Object frequency data:
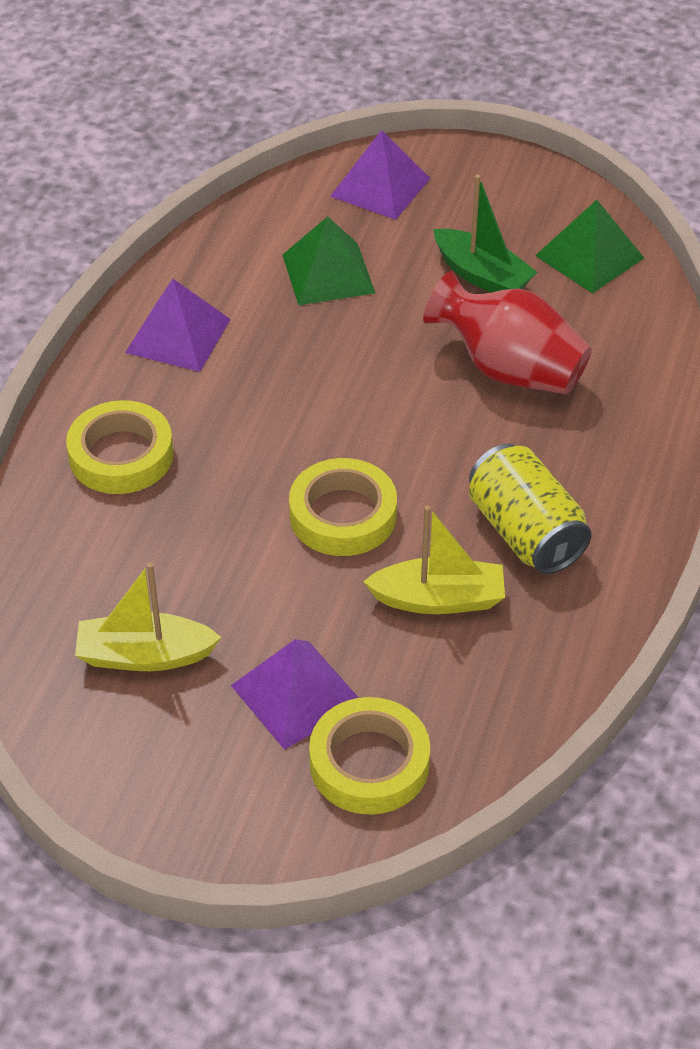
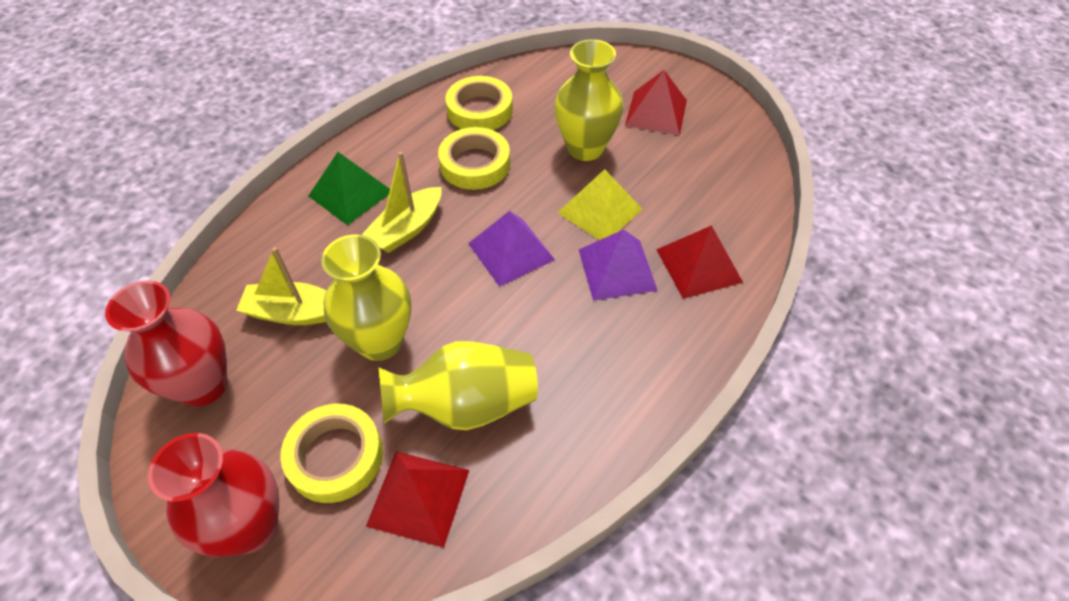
green boat: [433,175,537,293] = 1 -> none = 0
green pyramid: [283,217,375,305] [535,200,644,293] = 2 -> [308,152,390,225] = 1
purple pyramid: [125,279,231,372] [231,639,359,750] [330,130,430,220] = 3 -> [468,211,555,287] [579,229,658,301] = 2
red pyramid: none = 0 -> [366,452,469,548] [625,70,687,135] [656,225,743,299] = 3
red vase: [423,271,592,394] = 1 -> [105,280,228,407] [148,433,279,557] = 2
yellow can: [469,444,592,574] = 1 -> none = 0
yellow pyramid: none = 0 -> [557,169,642,240] = 1
yellow vase: none = 0 -> [321,235,411,361] [378,341,538,430] [554,39,623,161] = 3

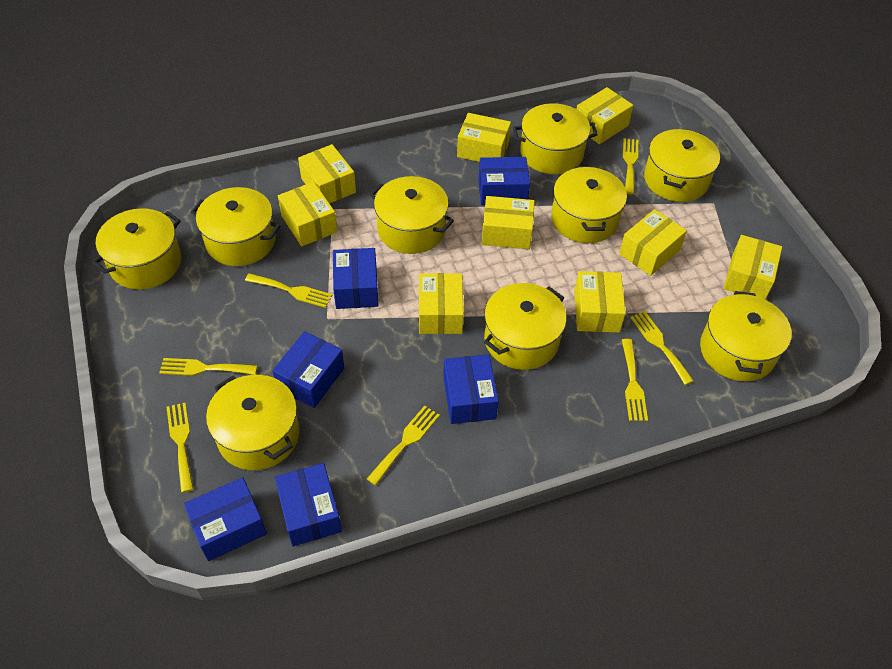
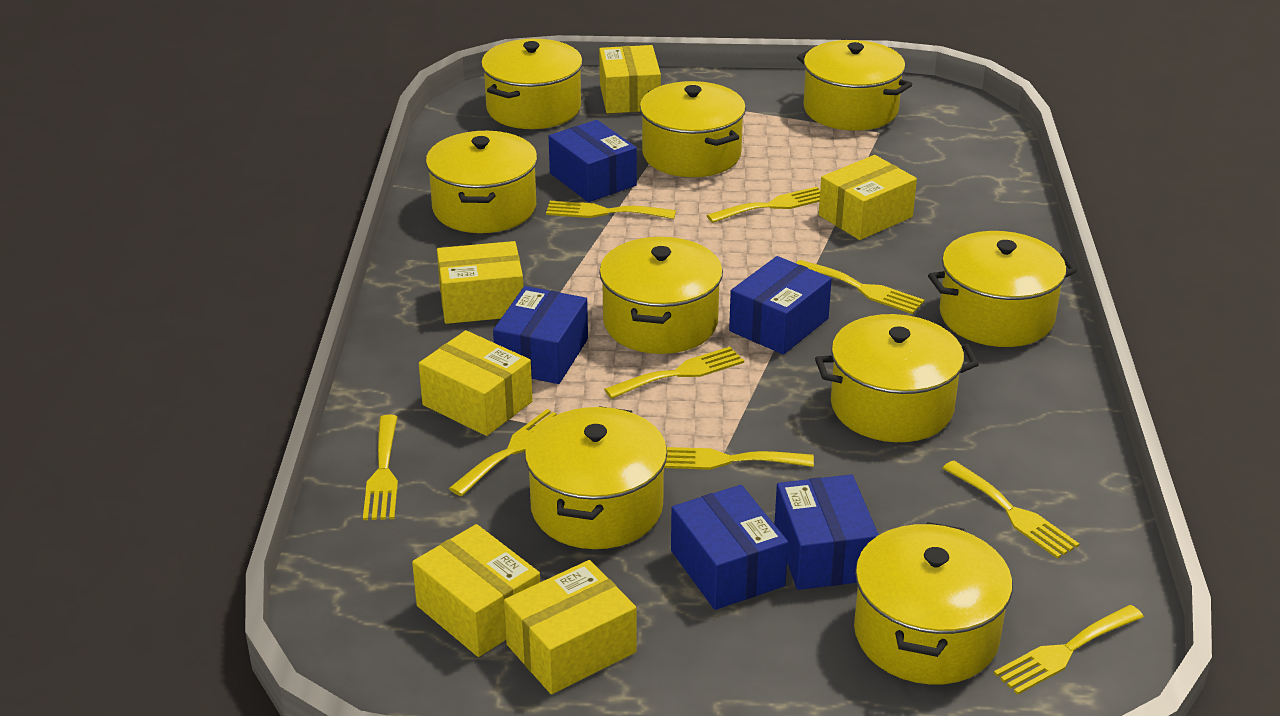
blue box: [184,477,267,561] [272,331,344,408] [275,463,342,546] [333,248,379,309] [443,354,499,424] [478,157,530,205] = 6 -> [493,286,588,384] [549,120,637,202] [671,485,788,610] [729,256,832,355] [774,474,879,590] = 5
yellow box: [278,182,337,247] [298,144,356,204] [419,273,464,334] [457,113,511,162] [482,196,535,249] [574,271,626,333] [577,87,633,144] [619,209,687,276] [723,235,782,300] = 9 -> [412,524,540,657] [419,330,532,436] [437,241,523,324] [504,560,637,694] [599,45,661,113] [819,155,917,240] = 6
yellow fork: [159,358,257,376] [166,403,194,493] [245,273,332,308] [367,406,440,485] [622,339,648,421] [623,138,638,194] [630,311,694,385] = 7 -> [363,415,398,520] [449,409,557,496] [546,201,676,219] [604,347,744,399] [664,447,814,470] [707,187,820,223] [796,260,925,314] [942,460,1079,559] [994,605,1144,695] = 9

REQUEST: Repeat, exactly and in full, each line from the start of the data to the line that contains "red vase: [423,271,592,394]". Pictures do not go in.

WRITTEN SOLUTION:
green boat: [433,175,537,293] = 1 -> none = 0
green pyramid: [283,217,375,305] [535,200,644,293] = 2 -> [308,152,390,225] = 1
purple pyramid: [125,279,231,372] [231,639,359,750] [330,130,430,220] = 3 -> [468,211,555,287] [579,229,658,301] = 2
red pyramid: none = 0 -> [366,452,469,548] [625,70,687,135] [656,225,743,299] = 3
red vase: [423,271,592,394] = 1 -> [105,280,228,407] [148,433,279,557] = 2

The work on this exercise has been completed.